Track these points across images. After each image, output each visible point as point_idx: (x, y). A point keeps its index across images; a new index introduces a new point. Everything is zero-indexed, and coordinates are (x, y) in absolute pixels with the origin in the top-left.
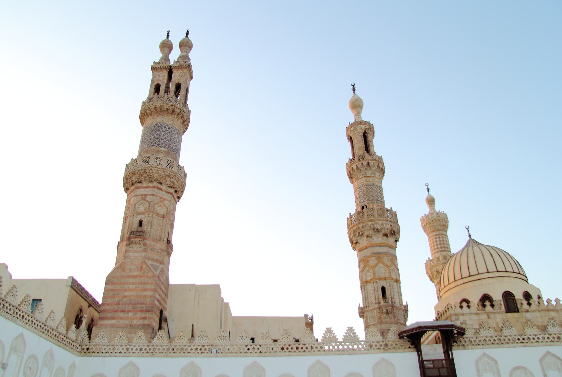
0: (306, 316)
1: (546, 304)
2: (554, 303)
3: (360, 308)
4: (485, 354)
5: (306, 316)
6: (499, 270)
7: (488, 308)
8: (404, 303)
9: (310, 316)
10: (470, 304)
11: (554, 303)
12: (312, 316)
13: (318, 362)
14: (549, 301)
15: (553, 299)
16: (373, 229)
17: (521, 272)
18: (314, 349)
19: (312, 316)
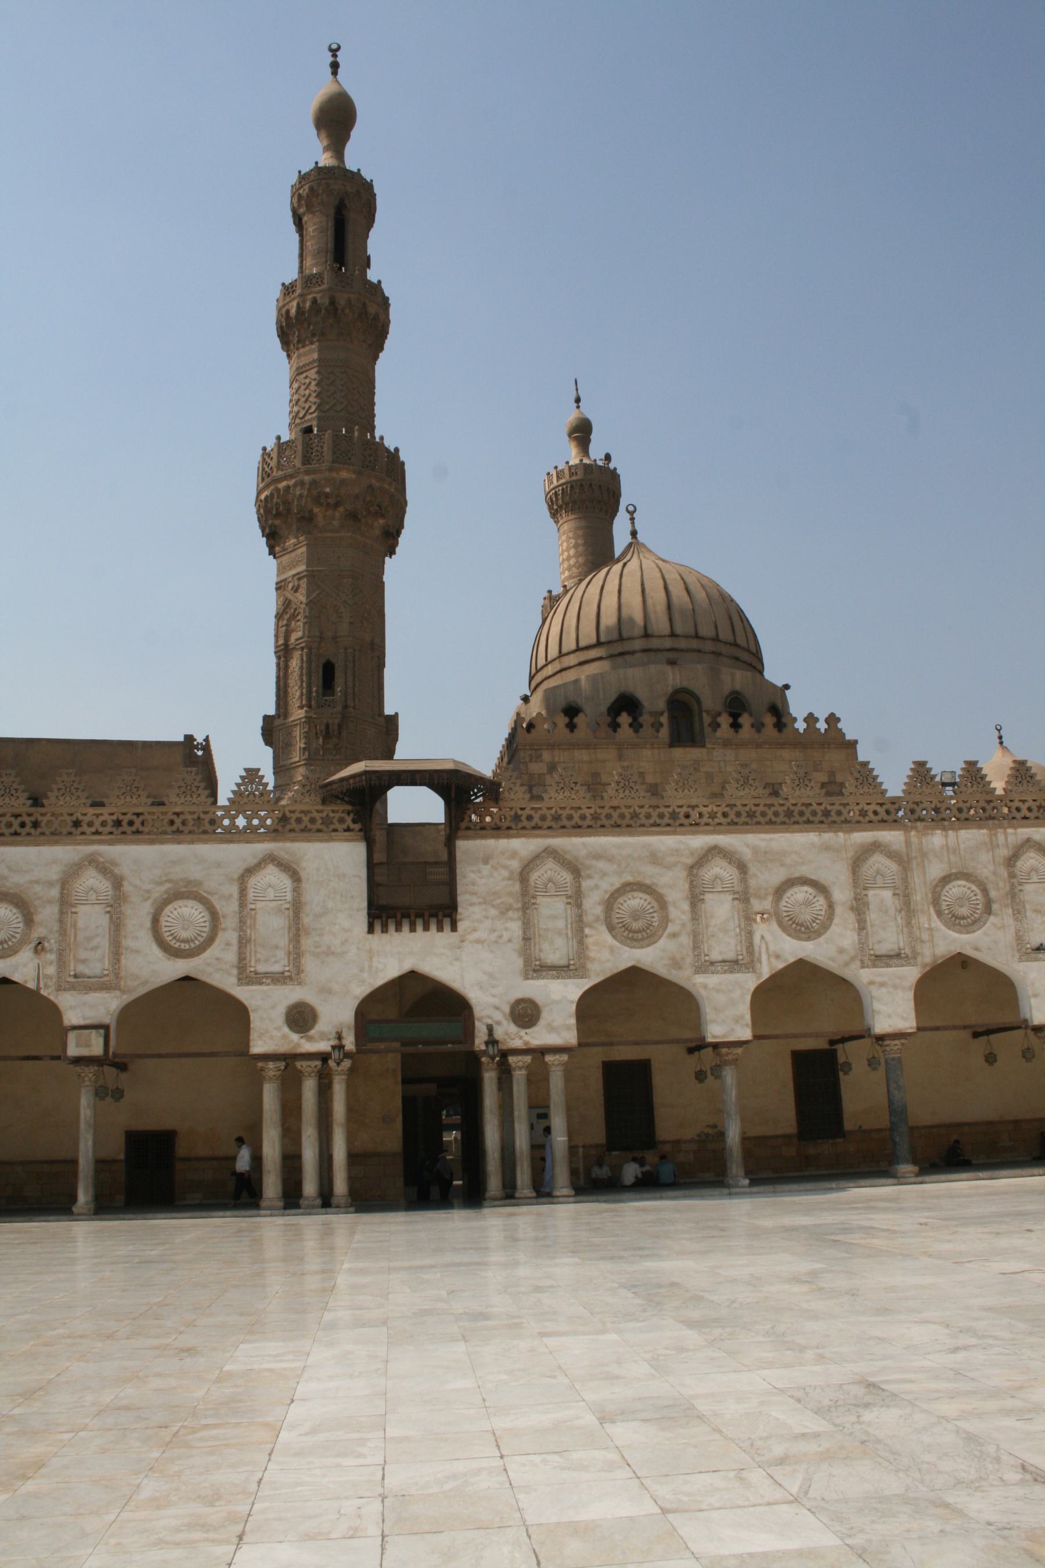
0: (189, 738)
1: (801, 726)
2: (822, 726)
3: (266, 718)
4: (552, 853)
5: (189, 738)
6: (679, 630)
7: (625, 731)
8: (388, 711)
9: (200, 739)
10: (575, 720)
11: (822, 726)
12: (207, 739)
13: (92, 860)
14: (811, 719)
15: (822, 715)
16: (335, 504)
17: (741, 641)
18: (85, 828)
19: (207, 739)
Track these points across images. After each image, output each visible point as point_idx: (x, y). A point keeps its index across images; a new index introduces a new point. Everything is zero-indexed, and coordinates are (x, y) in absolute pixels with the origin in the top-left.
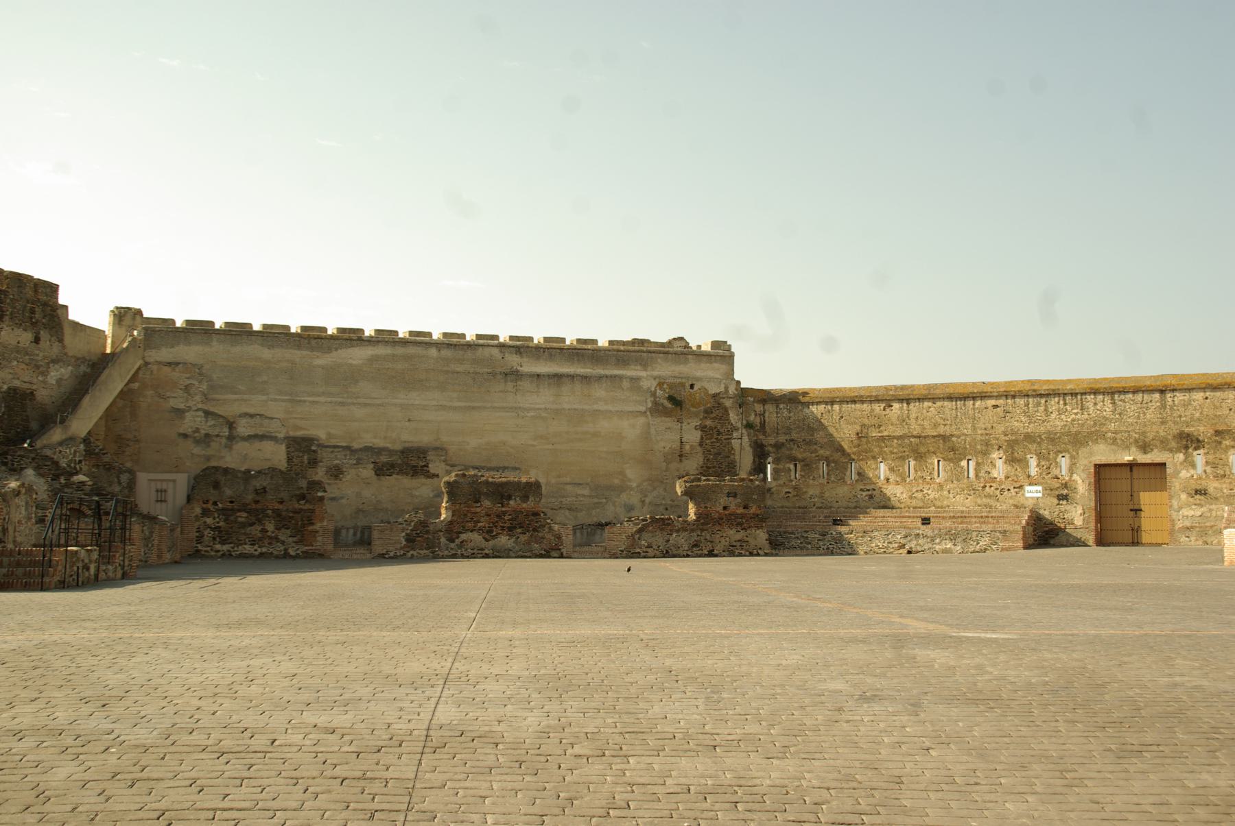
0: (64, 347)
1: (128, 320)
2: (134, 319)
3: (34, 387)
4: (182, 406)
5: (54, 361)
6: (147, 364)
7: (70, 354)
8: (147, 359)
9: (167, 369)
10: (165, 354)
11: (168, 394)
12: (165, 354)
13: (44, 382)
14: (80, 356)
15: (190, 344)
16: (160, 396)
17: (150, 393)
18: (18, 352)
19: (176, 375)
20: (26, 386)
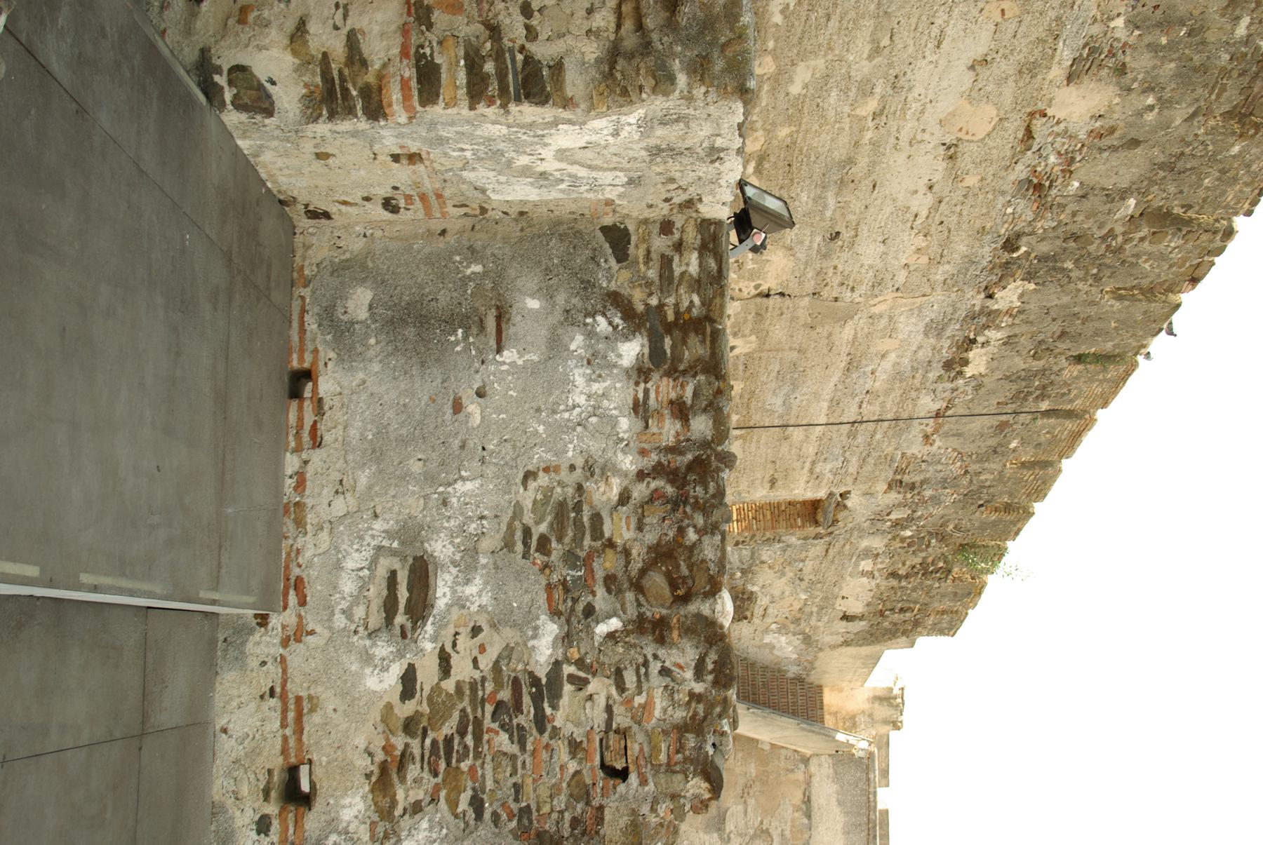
+-------+
▶ **Directions**: Copy every item above word for word and line for line, leaving out the pictures.

▶ **Solved exercise**:
Track these points across images. After each image, output each visible point as point_idx: (x, y). A point keeps its index across images; a new index introduces a new point. Everything is zero-indexed, and coordinates are (x, y) in absolute pixels with the origin in the top-left.
0: (306, 316)
1: (546, 304)
2: (554, 303)
3: (360, 308)
4: (485, 354)
5: (306, 316)
6: (499, 270)
7: (488, 308)
8: (404, 303)
9: (310, 316)
10: (470, 304)
11: (554, 303)
12: (312, 316)
13: (318, 362)
14: (549, 301)
15: (553, 299)
16: (373, 229)
17: (521, 272)
18: (314, 349)
19: (312, 316)
0: (189, 738)
1: (801, 726)
2: (822, 726)
3: (266, 718)
4: (552, 853)
5: (189, 738)
6: (679, 630)
7: (625, 731)
8: (388, 711)
9: (200, 739)
10: (575, 720)
11: (822, 726)
12: (207, 739)
13: (92, 860)
14: (811, 719)
15: (822, 715)
16: (335, 504)
17: (741, 641)
18: (85, 828)
19: (207, 739)
Track these points across images. After each image, output each visible point as point_idx: (x, y). A point keeps its index across images; a new index introduces a new point. Everything is zero-indexed, and coordinates are (x, y) in absolute pixels with the origin in the top-left.
0: (64, 347)
1: (128, 320)
2: (134, 319)
3: (34, 387)
4: (182, 406)
5: (54, 361)
6: (147, 364)
7: (70, 354)
8: (147, 359)
9: (167, 369)
10: (165, 354)
11: (168, 394)
12: (165, 354)
13: (44, 382)
14: (80, 356)
15: (190, 344)
16: (160, 396)
17: (150, 393)
18: (18, 352)
19: (176, 375)
20: (26, 386)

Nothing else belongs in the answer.